MATERIAL FOR THIS EXERCISE
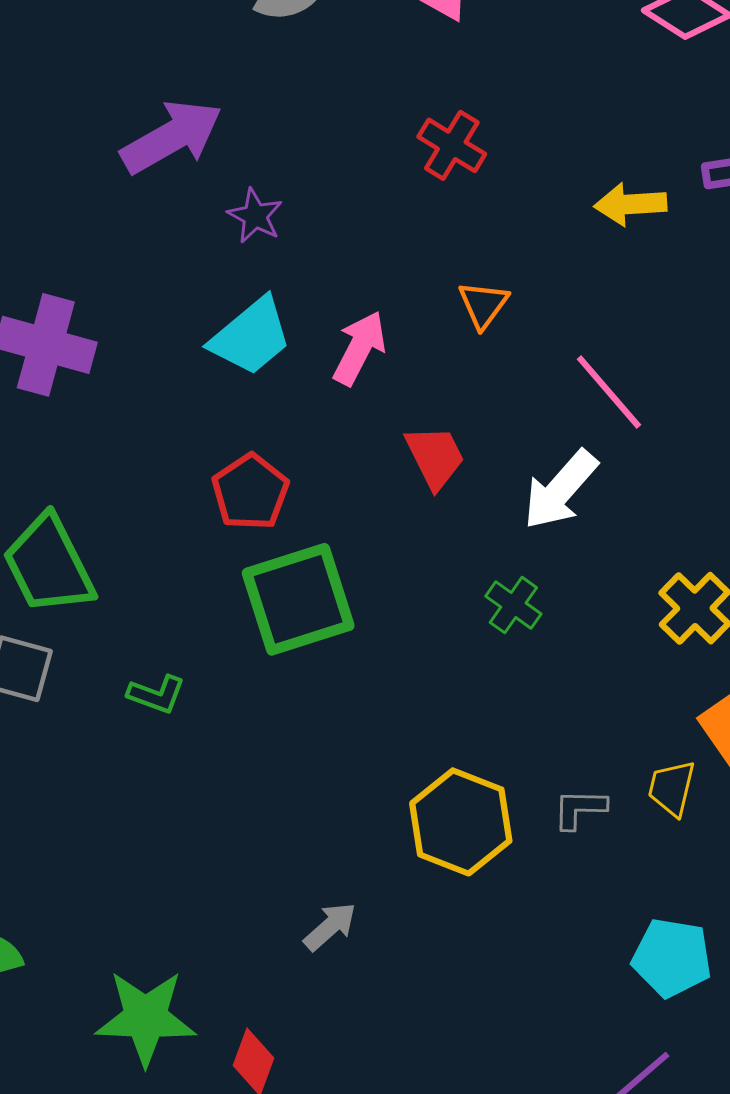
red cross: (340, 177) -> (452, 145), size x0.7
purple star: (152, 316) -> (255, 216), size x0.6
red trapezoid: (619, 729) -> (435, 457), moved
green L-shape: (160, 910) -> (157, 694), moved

* * *

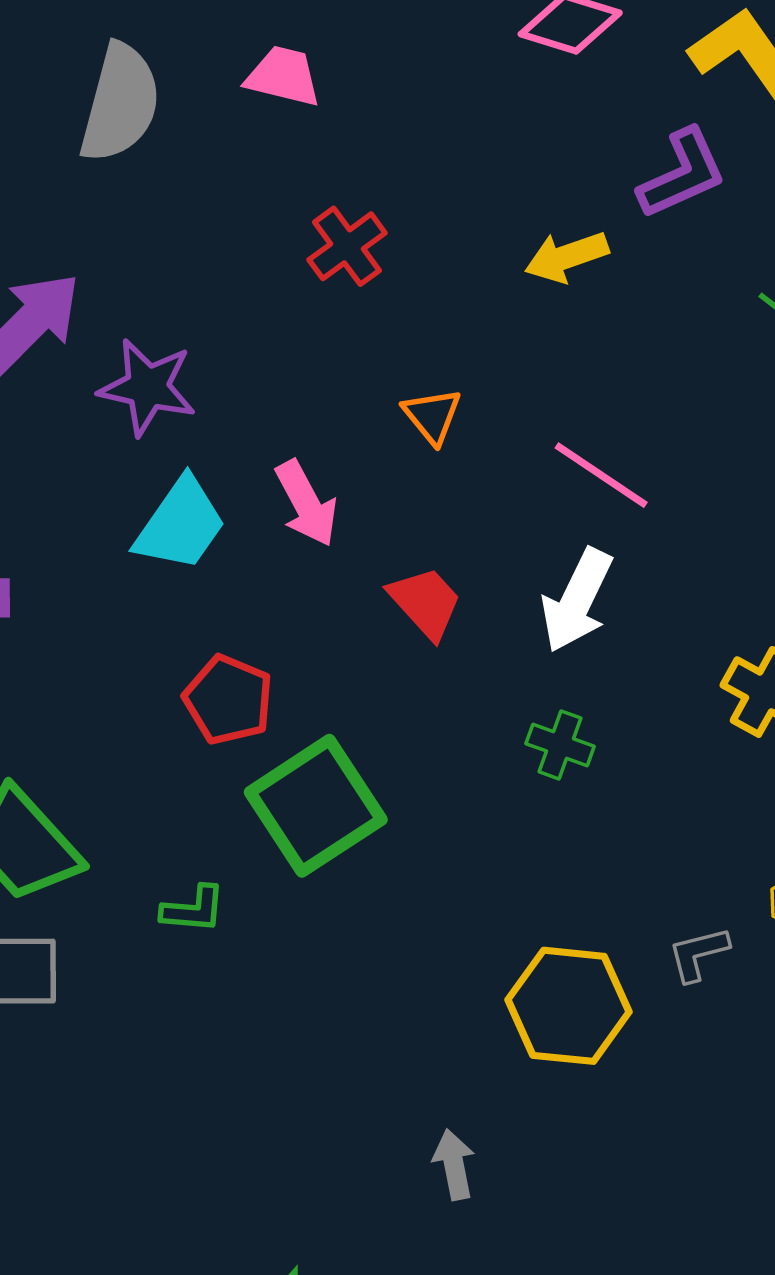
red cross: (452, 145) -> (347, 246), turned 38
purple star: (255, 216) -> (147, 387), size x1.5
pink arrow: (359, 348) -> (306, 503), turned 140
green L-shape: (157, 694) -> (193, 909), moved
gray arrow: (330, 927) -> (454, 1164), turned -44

WHAT YOU ARE ASKED TO DO
How many lines of the listing above include the word "cross"? State the number and nothing else.

REPLY TO THE EXERCISE
2